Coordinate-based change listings
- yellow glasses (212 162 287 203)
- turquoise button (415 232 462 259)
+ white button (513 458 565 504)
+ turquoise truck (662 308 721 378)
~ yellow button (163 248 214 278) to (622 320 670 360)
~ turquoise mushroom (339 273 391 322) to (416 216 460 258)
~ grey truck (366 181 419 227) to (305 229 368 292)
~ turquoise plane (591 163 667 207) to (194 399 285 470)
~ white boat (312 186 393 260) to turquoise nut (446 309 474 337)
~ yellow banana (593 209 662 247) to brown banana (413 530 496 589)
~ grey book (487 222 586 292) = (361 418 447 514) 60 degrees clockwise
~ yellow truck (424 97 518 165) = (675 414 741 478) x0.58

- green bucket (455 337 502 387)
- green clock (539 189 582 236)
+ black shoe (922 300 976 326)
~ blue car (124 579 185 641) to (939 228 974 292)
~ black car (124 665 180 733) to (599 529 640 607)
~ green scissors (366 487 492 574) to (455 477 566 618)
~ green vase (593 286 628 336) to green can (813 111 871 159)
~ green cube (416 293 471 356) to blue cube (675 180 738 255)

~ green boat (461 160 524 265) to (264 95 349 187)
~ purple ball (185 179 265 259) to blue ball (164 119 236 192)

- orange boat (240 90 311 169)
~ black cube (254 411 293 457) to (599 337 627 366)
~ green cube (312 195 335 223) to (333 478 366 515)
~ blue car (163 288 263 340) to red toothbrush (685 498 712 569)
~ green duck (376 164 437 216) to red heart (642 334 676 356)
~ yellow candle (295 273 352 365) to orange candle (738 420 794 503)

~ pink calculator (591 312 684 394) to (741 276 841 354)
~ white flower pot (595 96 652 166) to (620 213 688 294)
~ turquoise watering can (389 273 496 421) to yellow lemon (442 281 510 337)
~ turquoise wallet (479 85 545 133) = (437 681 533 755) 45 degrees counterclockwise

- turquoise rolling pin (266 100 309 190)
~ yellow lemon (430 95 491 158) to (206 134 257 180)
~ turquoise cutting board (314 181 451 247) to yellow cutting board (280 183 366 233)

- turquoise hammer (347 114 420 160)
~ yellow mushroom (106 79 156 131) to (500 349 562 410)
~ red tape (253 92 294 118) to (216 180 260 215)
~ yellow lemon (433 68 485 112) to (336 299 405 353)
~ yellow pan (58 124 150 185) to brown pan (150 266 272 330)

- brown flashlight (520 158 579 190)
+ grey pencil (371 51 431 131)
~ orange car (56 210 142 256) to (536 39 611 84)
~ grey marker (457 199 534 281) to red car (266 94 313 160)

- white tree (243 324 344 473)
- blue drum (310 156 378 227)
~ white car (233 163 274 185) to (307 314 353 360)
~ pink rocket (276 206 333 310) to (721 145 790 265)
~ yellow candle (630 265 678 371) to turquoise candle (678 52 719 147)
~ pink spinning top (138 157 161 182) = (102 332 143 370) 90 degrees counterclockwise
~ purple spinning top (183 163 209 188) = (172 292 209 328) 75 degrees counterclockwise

◆ **What to produce**: Your task is to retype the entries verbatim, starting with the line that holds "399 285 470)" and stopping after the line that holds "60 degrees clockwise".

◆ **Task solution**:
~ turquoise plane (591 163 667 207) to (194 399 285 470)
~ white boat (312 186 393 260) to turquoise nut (446 309 474 337)
~ yellow banana (593 209 662 247) to brown banana (413 530 496 589)
~ grey book (487 222 586 292) = (361 418 447 514) 60 degrees clockwise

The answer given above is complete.